[Object displacement listings]
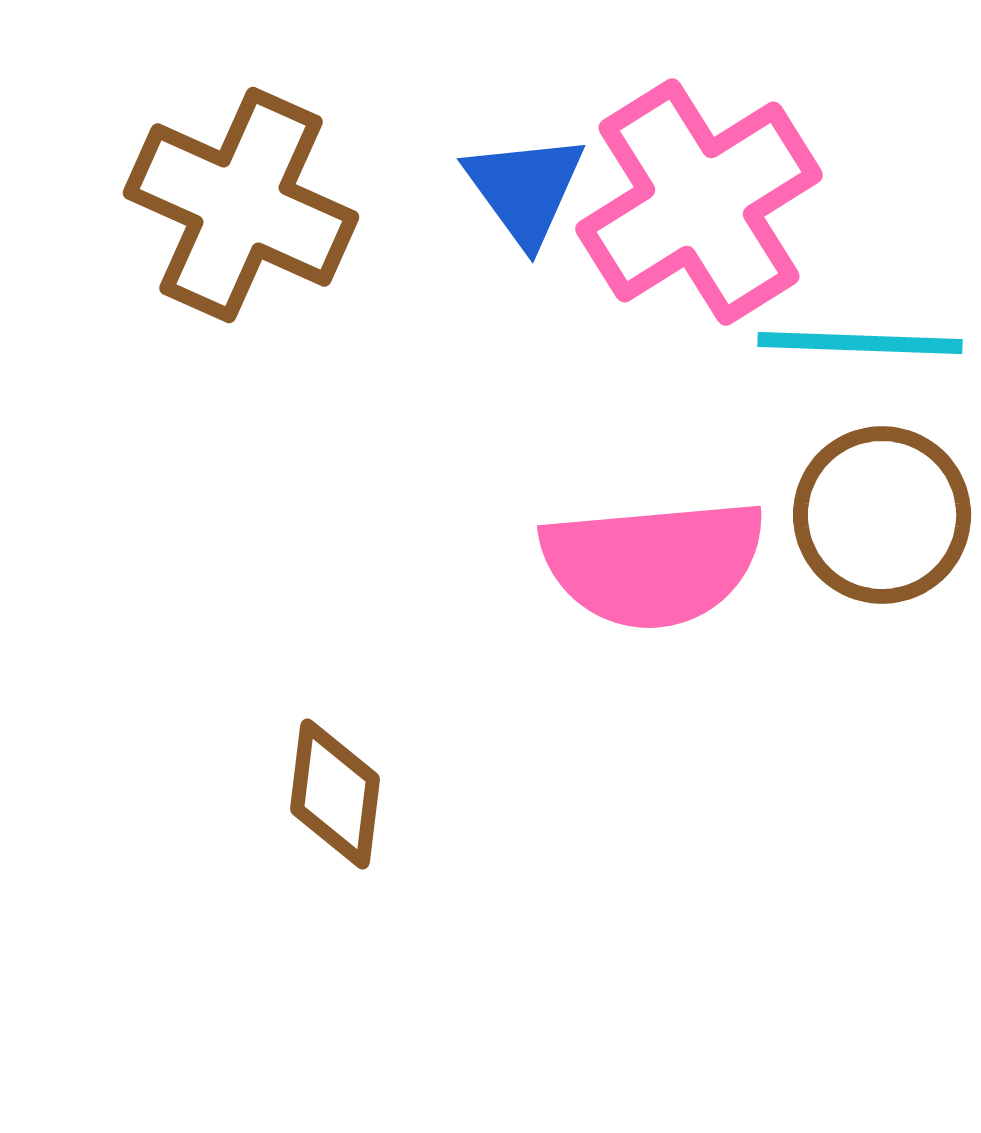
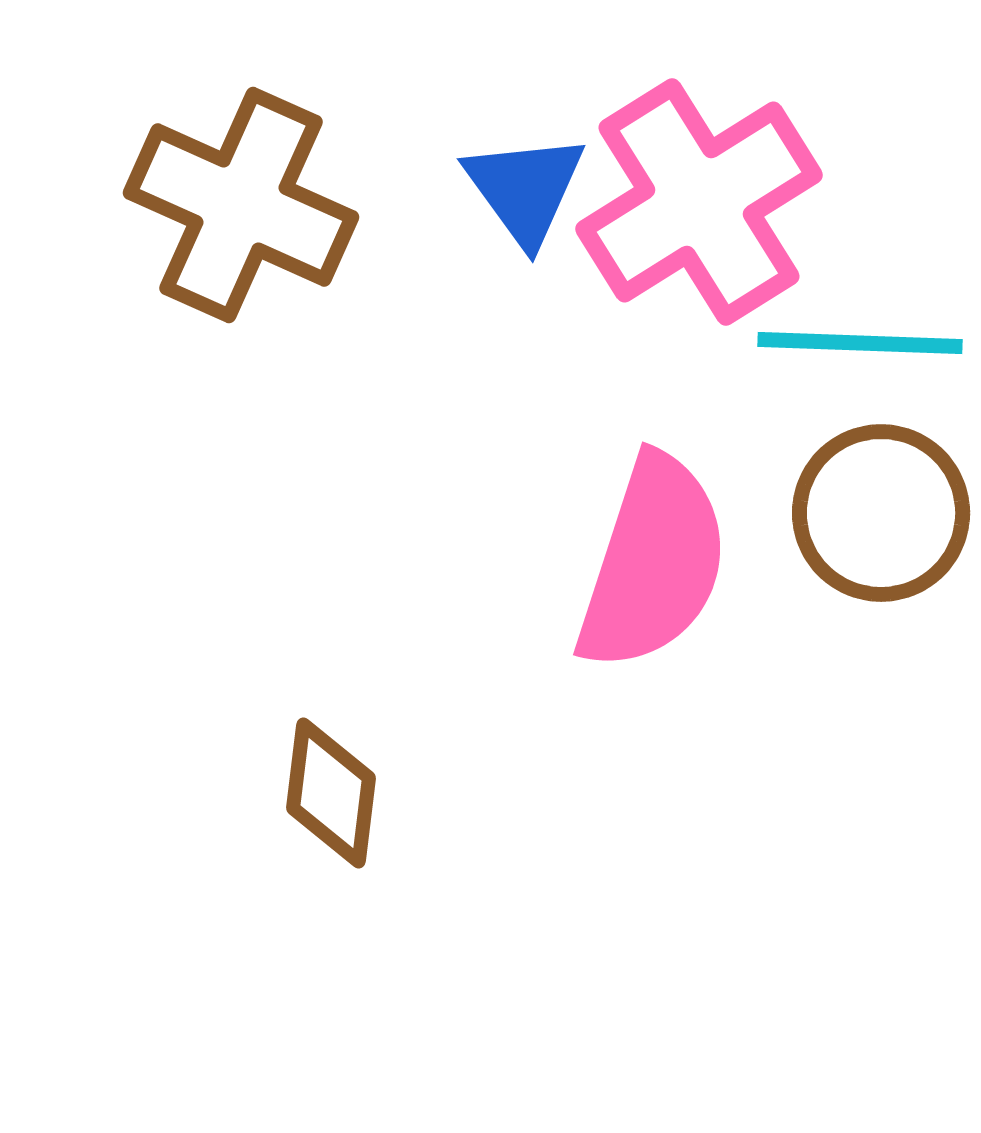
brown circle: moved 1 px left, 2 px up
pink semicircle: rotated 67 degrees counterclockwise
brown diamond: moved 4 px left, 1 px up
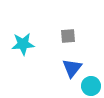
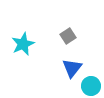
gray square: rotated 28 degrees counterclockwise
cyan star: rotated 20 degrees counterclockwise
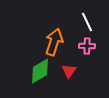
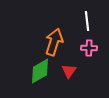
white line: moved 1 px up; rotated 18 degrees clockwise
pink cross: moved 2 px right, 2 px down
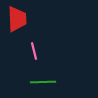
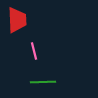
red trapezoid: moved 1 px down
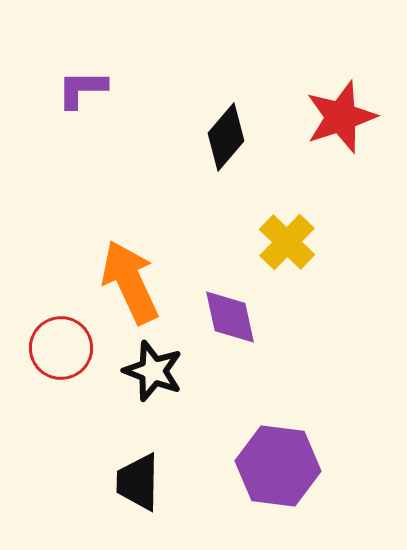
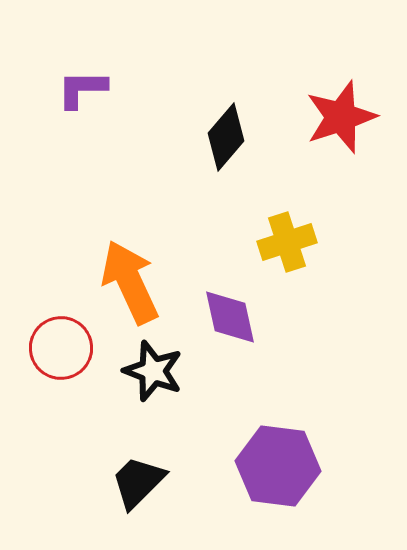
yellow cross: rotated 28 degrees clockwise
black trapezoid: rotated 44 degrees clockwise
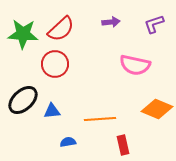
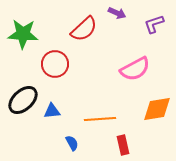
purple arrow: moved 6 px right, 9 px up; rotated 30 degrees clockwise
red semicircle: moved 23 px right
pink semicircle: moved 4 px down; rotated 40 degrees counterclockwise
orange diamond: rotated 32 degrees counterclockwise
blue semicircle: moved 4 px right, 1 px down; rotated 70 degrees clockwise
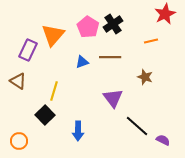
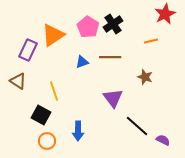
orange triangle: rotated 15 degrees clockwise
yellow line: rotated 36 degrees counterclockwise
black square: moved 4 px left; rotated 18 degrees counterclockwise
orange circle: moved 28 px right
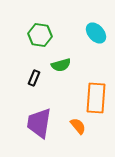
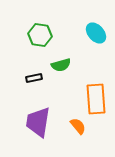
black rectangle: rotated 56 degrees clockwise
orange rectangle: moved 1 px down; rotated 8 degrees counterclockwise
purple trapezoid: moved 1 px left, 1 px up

## Your instructions
An exact copy of all the data above is required; omit any pictures.

## Answer box
brown circle: moved 1 px left, 2 px up
pink semicircle: rotated 67 degrees counterclockwise
brown diamond: moved 4 px left, 1 px up
gray square: rotated 28 degrees counterclockwise
cyan star: rotated 20 degrees counterclockwise
white line: moved 1 px up; rotated 18 degrees clockwise
pink cross: moved 2 px right, 2 px down
red trapezoid: moved 1 px down
yellow cross: rotated 28 degrees clockwise
black trapezoid: rotated 44 degrees clockwise
purple arrow: moved 6 px right, 9 px up; rotated 30 degrees clockwise
red semicircle: moved 23 px right
pink semicircle: moved 4 px down; rotated 40 degrees counterclockwise
orange diamond: rotated 32 degrees counterclockwise
blue semicircle: moved 4 px right, 1 px down; rotated 70 degrees clockwise
orange triangle: rotated 15 degrees clockwise
yellow line: rotated 36 degrees counterclockwise
black square: moved 4 px left; rotated 18 degrees counterclockwise
orange circle: moved 28 px right
black rectangle: rotated 56 degrees clockwise
orange rectangle: moved 1 px down; rotated 8 degrees counterclockwise
purple trapezoid: moved 1 px left, 1 px up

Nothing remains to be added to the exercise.